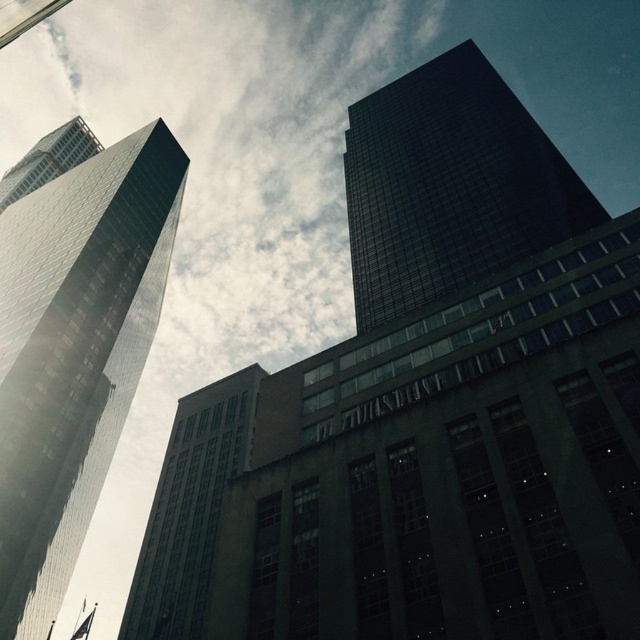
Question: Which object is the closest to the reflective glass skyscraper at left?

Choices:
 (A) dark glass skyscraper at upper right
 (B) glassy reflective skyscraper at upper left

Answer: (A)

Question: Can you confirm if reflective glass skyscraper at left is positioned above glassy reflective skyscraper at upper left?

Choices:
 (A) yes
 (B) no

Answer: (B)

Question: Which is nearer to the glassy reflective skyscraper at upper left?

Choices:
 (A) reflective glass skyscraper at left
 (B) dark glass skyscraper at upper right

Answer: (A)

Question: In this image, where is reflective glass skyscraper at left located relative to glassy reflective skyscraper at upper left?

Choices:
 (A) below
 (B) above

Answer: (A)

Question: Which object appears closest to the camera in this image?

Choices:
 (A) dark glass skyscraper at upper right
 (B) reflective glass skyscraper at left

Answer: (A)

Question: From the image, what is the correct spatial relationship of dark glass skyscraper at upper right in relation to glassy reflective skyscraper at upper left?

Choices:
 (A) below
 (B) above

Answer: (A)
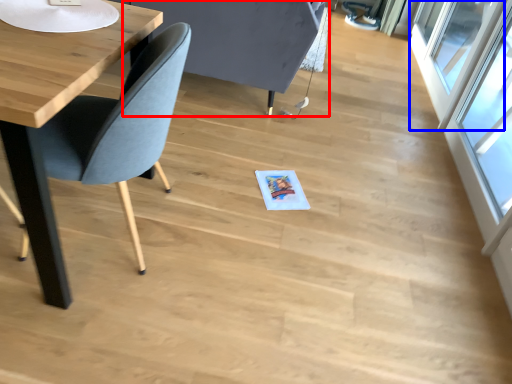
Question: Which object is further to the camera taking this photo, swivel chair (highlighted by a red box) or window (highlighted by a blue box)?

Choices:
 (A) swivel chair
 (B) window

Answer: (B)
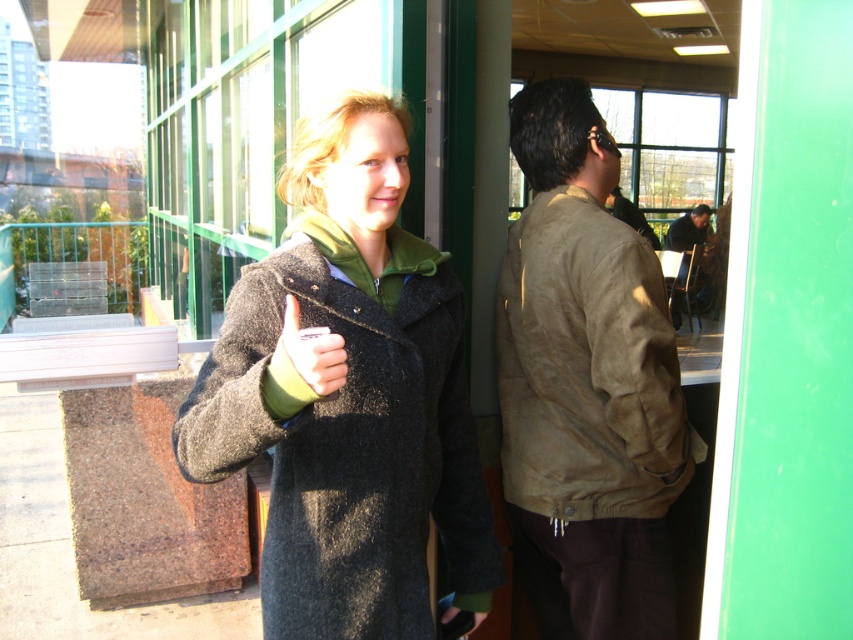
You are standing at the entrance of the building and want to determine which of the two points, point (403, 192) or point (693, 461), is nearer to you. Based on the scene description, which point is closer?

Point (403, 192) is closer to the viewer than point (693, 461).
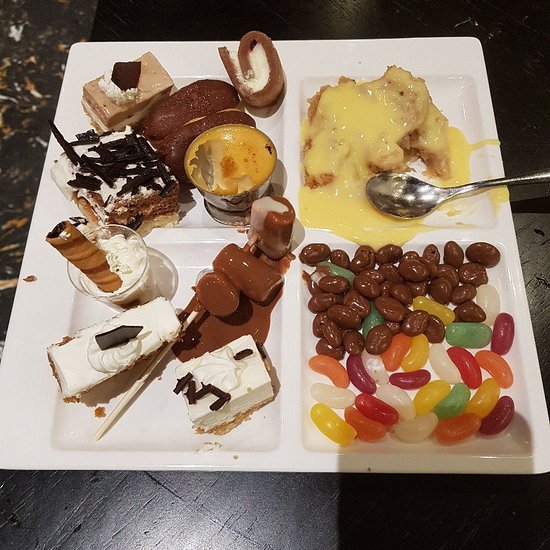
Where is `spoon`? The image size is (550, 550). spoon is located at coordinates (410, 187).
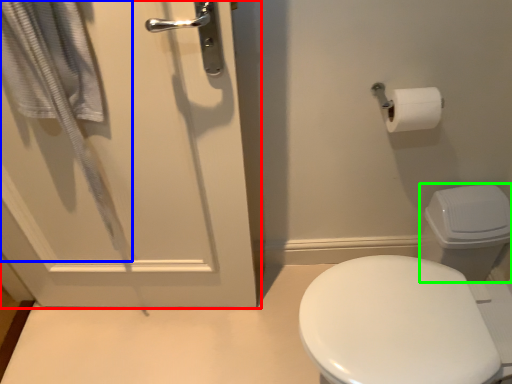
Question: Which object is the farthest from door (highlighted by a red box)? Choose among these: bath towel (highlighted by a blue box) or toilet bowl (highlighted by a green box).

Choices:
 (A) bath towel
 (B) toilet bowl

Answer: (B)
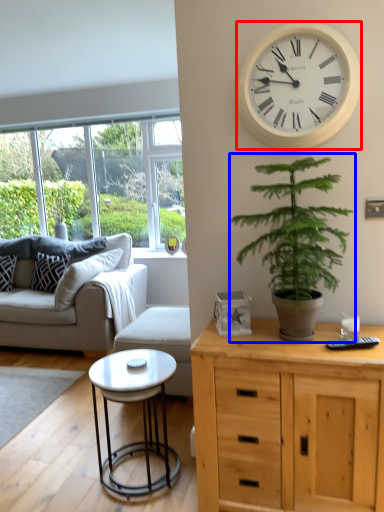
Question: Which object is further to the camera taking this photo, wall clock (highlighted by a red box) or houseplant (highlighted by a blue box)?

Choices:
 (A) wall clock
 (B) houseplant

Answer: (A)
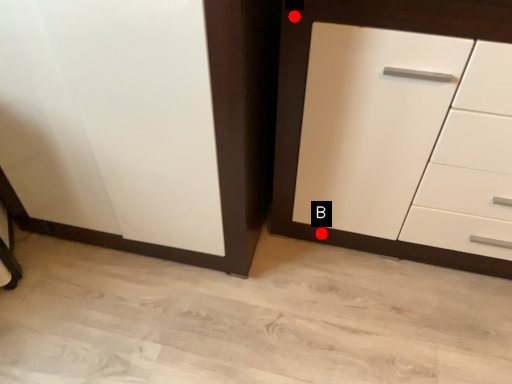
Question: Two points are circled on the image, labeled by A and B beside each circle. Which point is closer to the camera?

GOAL OF THE EXERCISE: Which lines in the listing above contain the word "swivel"? Copy out each of those lines in full.

RESULT:
Question: Which object is further to the camera taking this photo, swivel chair (highlighted by a red box) or window (highlighted by a blue box)?
 (A) swivel chair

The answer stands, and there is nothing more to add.